# Problem details:
Your answer must be a word-for-word copy of the listing, with all pictures excluded.

# Data for processing:
★ ★ ★ ★ ★ ★ ★

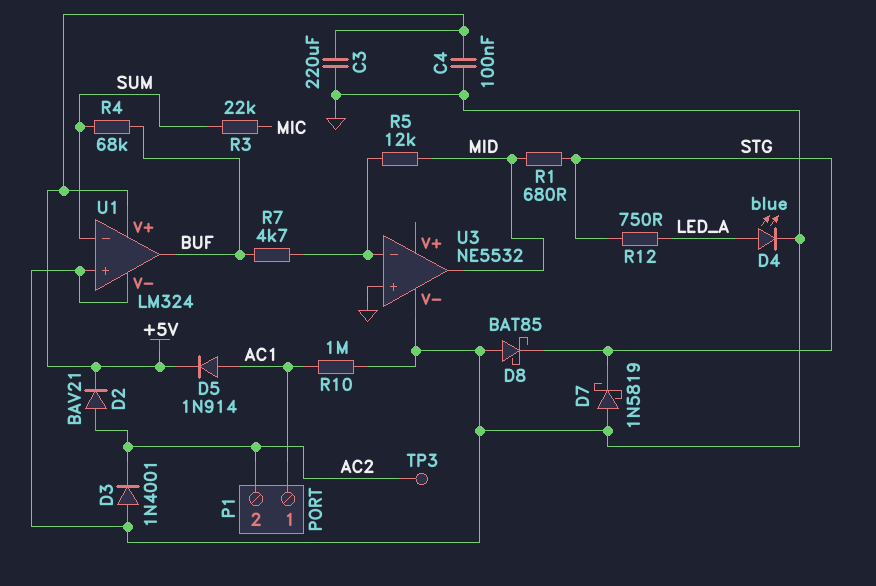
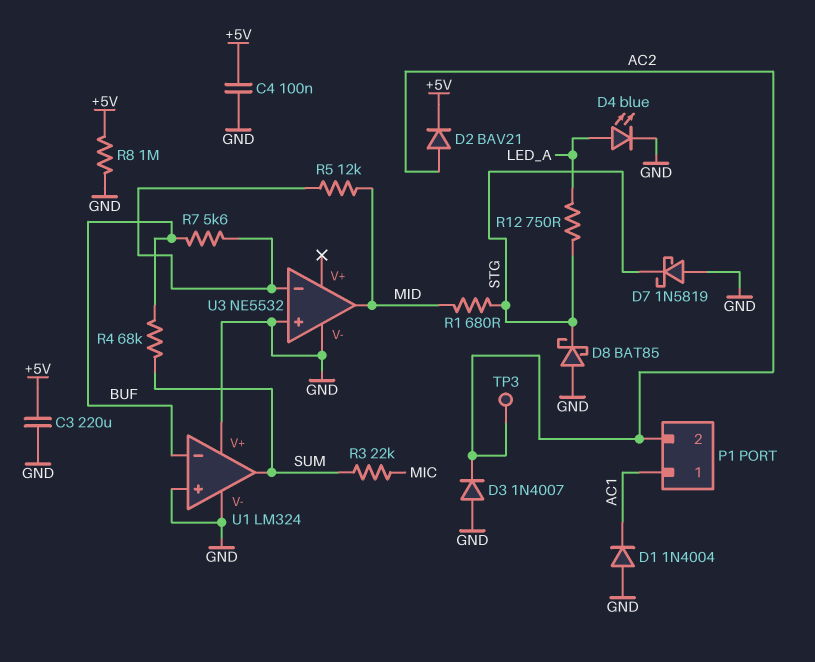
D1: none -> diode 1N4004 (A GND, K AC1)
D3: diode 1N4001 (A GND, K AC2) -> diode 1N4007 (A GND, K AC2)
D5: diode 1N914 (A AC1, K +5V) -> none
R7: 4.7k (BUF, U3/in-) -> 5.6k (BUF, U3/in-)
R8: none -> 1M (+5V, GND)
R10: 1M (AC1, GND) -> none
U1 pin V+: +5V -> GND
U1 pin in-: SUM -> BUF
U1 pin out: BUF -> SUM

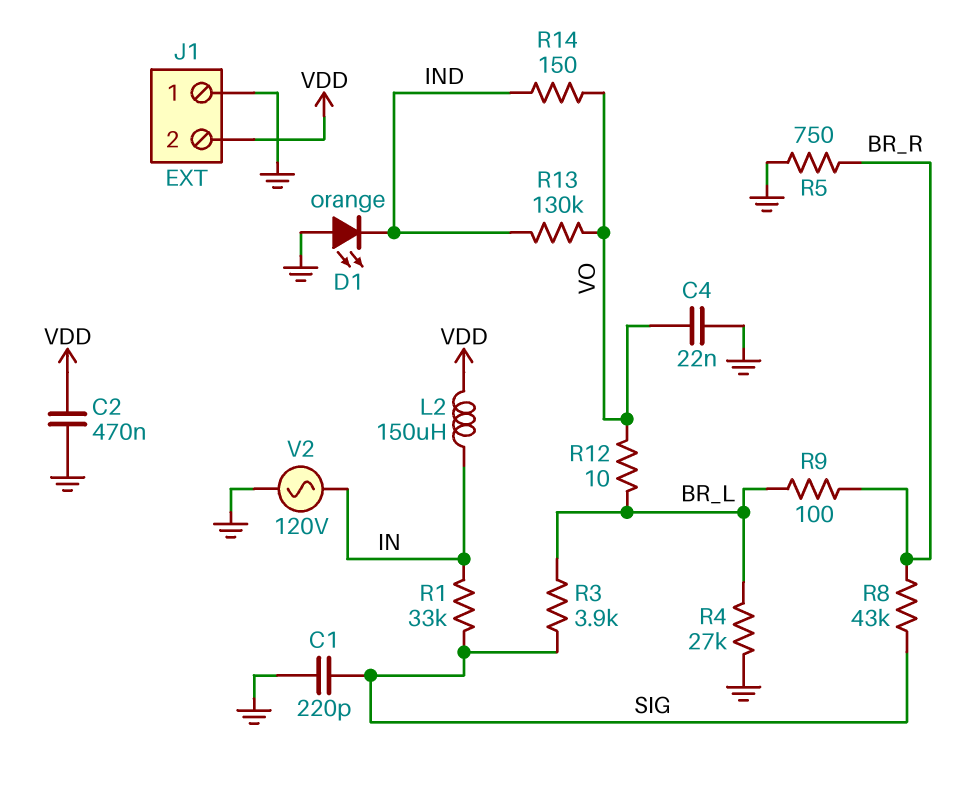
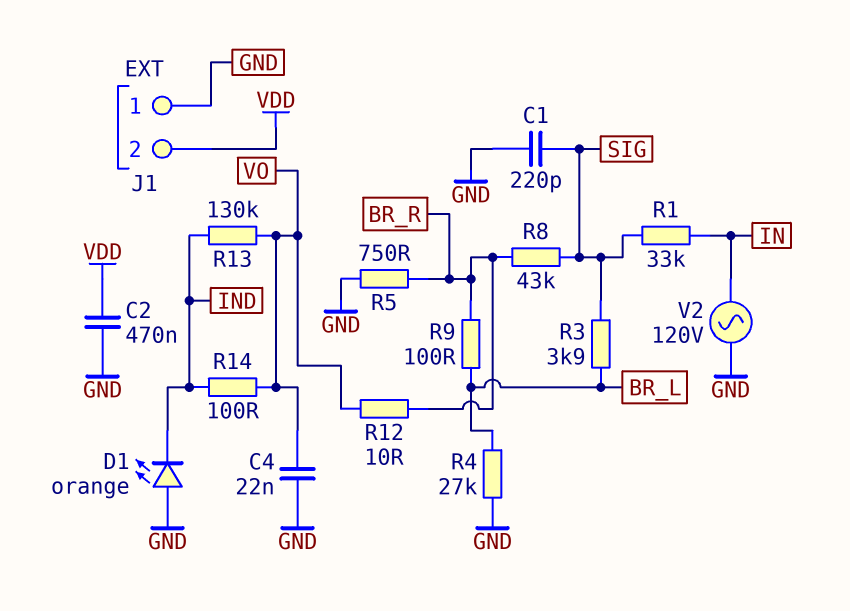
L2: 150uH (IN, VDD) -> none
R12: 10 (BR_L, VO) -> 10 (BR_R, VO)
R14: 150 (IND, VO) -> 100 (IND, VO)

★ ★ ★ ★ ★ ★ ★

# Result:
D1: none -> diode 1N4004 (A GND, K AC1)
D3: diode 1N4001 (A GND, K AC2) -> diode 1N4007 (A GND, K AC2)
D5: diode 1N914 (A AC1, K +5V) -> none
R7: 4.7k (BUF, U3/in-) -> 5.6k (BUF, U3/in-)
R8: none -> 1M (+5V, GND)
R10: 1M (AC1, GND) -> none
U1 pin V+: +5V -> GND
U1 pin in-: SUM -> BUF
U1 pin out: BUF -> SUM

L2: 150uH (IN, VDD) -> none
R12: 10 (BR_L, VO) -> 10 (BR_R, VO)
R14: 150 (IND, VO) -> 100 (IND, VO)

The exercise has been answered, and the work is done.